== What is being asked ==
Lines before the one containing "KEYS1 pin COM: GND -> VIN" are excluded; reproduce that line and all lines after it in the entries below, exactly.
──────── Supplied records
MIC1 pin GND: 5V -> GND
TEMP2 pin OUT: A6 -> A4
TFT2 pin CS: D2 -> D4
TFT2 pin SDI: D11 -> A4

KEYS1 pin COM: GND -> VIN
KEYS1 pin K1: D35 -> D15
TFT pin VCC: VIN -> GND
────────────────
== Answer space ==
KEYS1 pin COM: GND -> VIN
KEYS1 pin K1: D35 -> D15
TFT pin VCC: VIN -> GND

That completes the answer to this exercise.